Extracted records:
==================================================
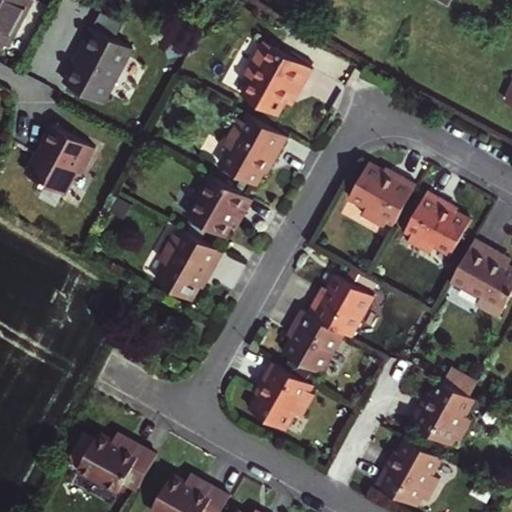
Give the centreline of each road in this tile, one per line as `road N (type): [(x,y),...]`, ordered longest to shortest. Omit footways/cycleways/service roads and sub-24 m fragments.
road 1 (residential): [(511,181),(365,100),(192,414)]
road 2 (residential): [(364,511),(192,414)]
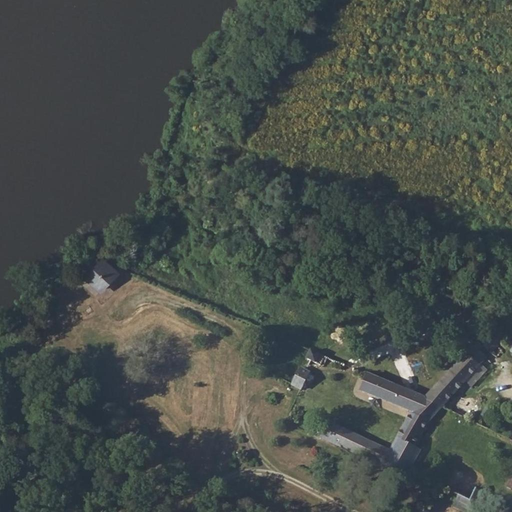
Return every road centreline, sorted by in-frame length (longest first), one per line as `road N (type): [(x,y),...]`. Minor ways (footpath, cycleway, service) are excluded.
road 1 (track): [(277,473),(261,460),(244,420),(241,346),(232,333),(151,297)]
road 2 (track): [(347,511),(277,473),(224,479),(183,511)]
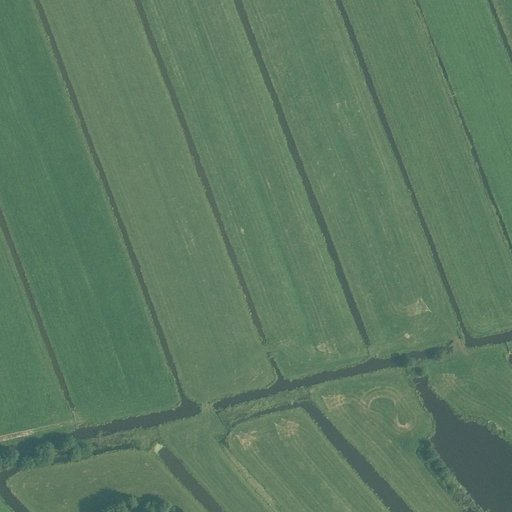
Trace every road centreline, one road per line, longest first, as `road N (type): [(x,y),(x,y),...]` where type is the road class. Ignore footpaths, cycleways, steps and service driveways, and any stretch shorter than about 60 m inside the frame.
road 1 (track): [(236,511),(191,455),(203,432),(206,392),(278,347),(361,354),(450,333),(471,374),(511,385)]
road 2 (track): [(79,364),(90,413),(31,431),(4,343)]
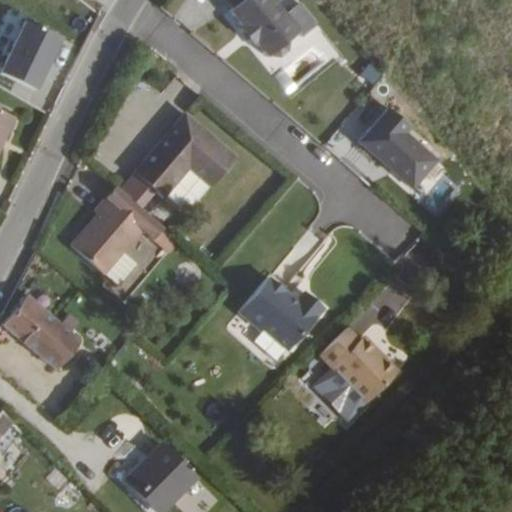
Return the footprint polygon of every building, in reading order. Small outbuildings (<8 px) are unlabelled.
[(224,0),(230,6),(227,9),(267,63),(302,35),(274,0),(224,0)] [(61,38),(23,22),(0,72),(0,78),(35,94),(61,38)] [(363,91),(377,76),(364,64),(350,79),(363,91)] [(166,105),(186,92),(177,78),(157,91),(166,105)] [(340,131),(350,141),(378,111),(367,101),(340,131)] [(412,129),(386,107),(355,145),(412,193),(439,163),(408,135),(412,129)] [(0,143),(12,117),(0,110),(0,143)] [(234,157),(179,116),(132,178),(163,201),(187,169),(211,187),(234,157)] [(438,208),(452,186),(440,178),(426,201),(438,208)] [(110,183),(102,193),(90,206),(93,209),(66,241),(99,268),(137,224),(148,233),(157,223),(110,183)] [(157,231),(149,241),(165,253),(173,242),(157,231)] [(288,354),(323,311),(302,293),(293,303),(267,280),(236,315),(260,336),(263,333),(288,354)] [(25,294),(13,309),(7,303),(6,302),(0,311),(0,321),(57,367),(79,341),(25,294)] [(373,297),(364,319),(387,328),(396,306),(373,297)] [(362,406),(397,370),(366,338),(359,344),(346,328),(316,357),(362,406)] [(81,385),(54,416),(69,429),(96,397),(81,385)] [(10,421),(0,413),(0,433),(10,421)] [(189,477),(154,444),(118,480),(151,511),(163,498),(167,501),(189,477)]
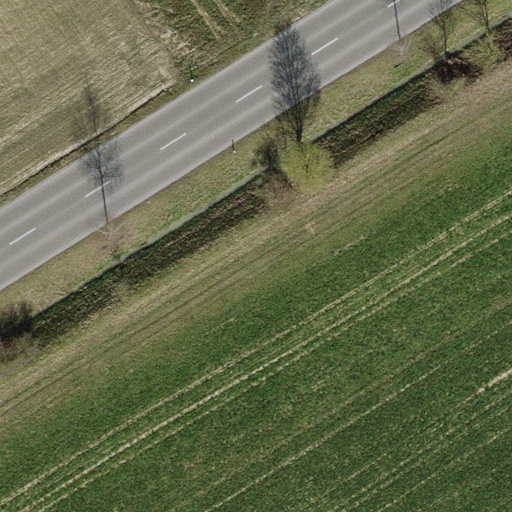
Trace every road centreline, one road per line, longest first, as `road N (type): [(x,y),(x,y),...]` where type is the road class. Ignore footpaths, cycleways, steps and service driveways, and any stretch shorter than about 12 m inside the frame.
road 1 (track): [(0,416),(151,333),(511,99)]
road 2 (secondary): [(0,247),(392,0)]
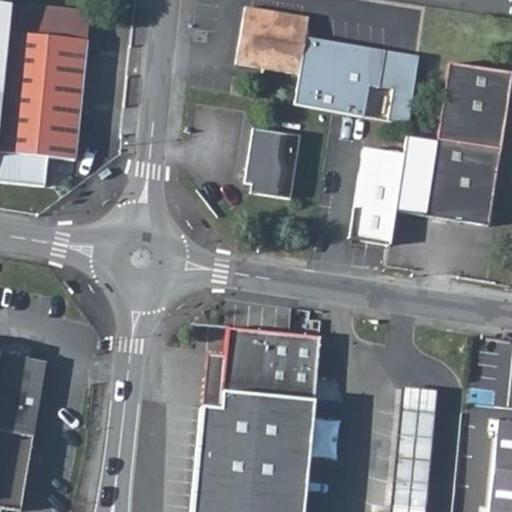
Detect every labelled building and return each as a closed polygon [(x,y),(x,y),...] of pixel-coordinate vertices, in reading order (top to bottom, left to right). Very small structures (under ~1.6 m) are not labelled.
[(311,9),(258,0),(248,0),(239,55),(303,66),(298,96),(367,107),(372,77),(382,78),(388,42),(308,29),(311,9)] [(48,154),(73,155),(85,11),(6,2),(0,81),(0,179),(45,183),(48,154)] [(402,44),(388,42),(382,78),(396,81),(402,44)] [(420,47),(402,44),(396,81),(391,111),(409,114),(420,47)] [(443,59),(421,212),(486,221),(507,68),(443,59)] [(259,188),(289,193),(299,129),(252,121),(243,176),(261,179),(259,188)] [(404,146),(363,139),(348,228),(388,235),(404,146)] [(323,334),(226,325),(217,405),(198,404),(194,477),(192,511),(305,511),(309,473),(311,453),(314,413),(323,334)] [(0,504),(18,508),(42,360),(0,353),(0,504)] [(405,385),(397,478),(427,480),(435,388),(405,385)] [(314,413),(311,453),(340,456),(343,416),(314,413)] [(511,511),(511,415),(500,415),(488,511),(511,511)] [(397,478),(395,501),(425,503),(427,480),(397,478)] [(395,501),(393,511),(423,511),(425,503),(395,501)]
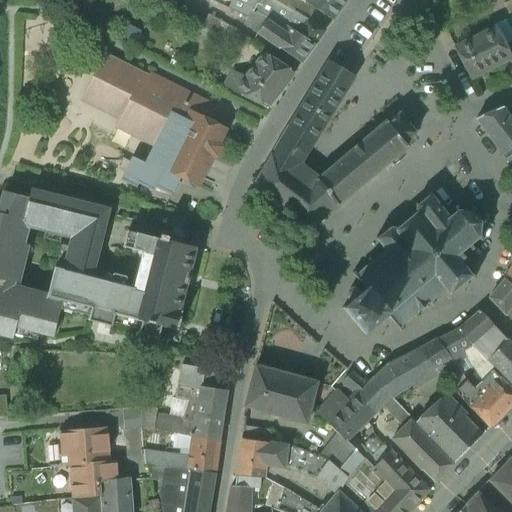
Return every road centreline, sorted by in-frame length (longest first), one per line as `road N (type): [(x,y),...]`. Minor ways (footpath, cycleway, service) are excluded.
==================================================
> _AIM_:
Could you reproduce all of the material above with every "centreline" switched to "centerline", changing nothing else and leaving out the pictures?

> _FINAL RESULT_:
Give the centerline of each road in this tile, one per line as `road N (type): [(x,y),...]`, ordered longest to shortest. Omit footways/cycleways/service roads and sub-24 m fragments.
road 1 (residential): [(511,181),(365,100),(192,414)]
road 2 (residential): [(364,511),(192,414)]
Return every road centerline, sorted by in-frame length (longest first), one per line as `road N (type): [(x,y),...]`. Minor ways (footpath, cycleway, service) are excluded.
road 1 (track): [(277,473),(261,460),(244,420),(241,346),(232,333),(151,297)]
road 2 (track): [(347,511),(277,473),(224,479),(183,511)]
Trace every road centerline, one road per line, longest first, as `road N (type): [(x,y),(x,y),...]` where type is the road class. Ignore footpaths, cycleways, steps and service driveways, and any stretch shorter than about 60 m inside the frame.
road 1 (track): [(236,511),(191,455),(203,432),(206,392),(278,347),(361,354),(450,333),(471,374),(511,385)]
road 2 (track): [(79,364),(90,413),(31,431),(4,343)]
Return the footprint polygon of every building, in reading order. Small outbuildings (<8 px) are unlabelled.
[(224,0),(230,6),(227,9),(267,63),(302,35),(274,0),(224,0)] [(61,38),(23,22),(0,72),(0,78),(35,94),(61,38)] [(363,91),(377,76),(364,64),(350,79),(363,91)] [(166,105),(186,92),(177,78),(157,91),(166,105)] [(340,131),(350,141),(378,111),(367,101),(340,131)] [(412,129),(386,107),(355,145),(412,193),(439,163),(408,135),(412,129)] [(0,143),(12,117),(0,110),(0,143)] [(234,157),(179,116),(132,178),(163,201),(187,169),(211,187),(234,157)] [(438,208),(452,186),(440,178),(426,201),(438,208)] [(110,183),(102,193),(90,206),(93,209),(66,241),(99,268),(137,224),(148,233),(157,223),(110,183)] [(157,231),(149,241),(165,253),(173,242),(157,231)] [(288,354),(323,311),(302,293),(293,303),(267,280),(236,315),(260,336),(263,333),(288,354)] [(25,294),(13,309),(7,303),(6,302),(0,311),(0,321),(57,367),(79,341),(25,294)] [(373,297),(364,319),(387,328),(396,306),(373,297)] [(362,406),(397,370),(366,338),(359,344),(346,328),(316,357),(362,406)] [(81,385),(54,416),(69,429),(96,397),(81,385)] [(10,421),(0,413),(0,433),(10,421)] [(189,477),(154,444),(118,480),(151,511),(163,498),(167,501),(189,477)]
Trace every road centerline, one road per line, longest first, as `road N (type): [(x,y),(x,y),...]` where type is the road class. Ignore footpaths, cycleways, steps and service driveways, and any stretch shorter than about 12 m inside the frame.
road 1 (track): [(0,416),(151,333),(511,99)]
road 2 (secondary): [(0,247),(392,0)]
Detect every labelled building and return each as a closed polygon [(x,y),(x,y),...] of pixel-coordinate vertices, in reading order (top to bottom, left to right). Very small structures (under ~1.6 m) are not labelled.
[(311,9),(258,0),(248,0),(239,55),(303,66),(298,96),(367,107),(372,77),(382,78),(388,42),(308,29),(311,9)] [(48,154),(73,155),(85,11),(6,2),(0,81),(0,179),(45,183),(48,154)] [(402,44),(388,42),(382,78),(396,81),(402,44)] [(420,47),(402,44),(396,81),(391,111),(409,114),(420,47)] [(443,59),(421,212),(486,221),(507,68),(443,59)] [(259,188),(289,193),(299,129),(252,121),(243,176),(261,179),(259,188)] [(404,146),(363,139),(348,228),(388,235),(404,146)] [(323,334),(226,325),(217,405),(198,404),(194,477),(192,511),(305,511),(309,473),(311,453),(314,413),(323,334)] [(0,504),(18,508),(42,360),(0,353),(0,504)] [(405,385),(397,478),(427,480),(435,388),(405,385)] [(314,413),(311,453),(340,456),(343,416),(314,413)] [(511,511),(511,415),(500,415),(488,511),(511,511)] [(397,478),(395,501),(425,503),(427,480),(397,478)] [(395,501),(393,511),(423,511),(425,503),(395,501)]
Return every road centerline, sorted by in-frame length (longest first), one per line as `road N (type): [(x,y),...]`. Minor ways (footpath, cycleway, service) are excluded.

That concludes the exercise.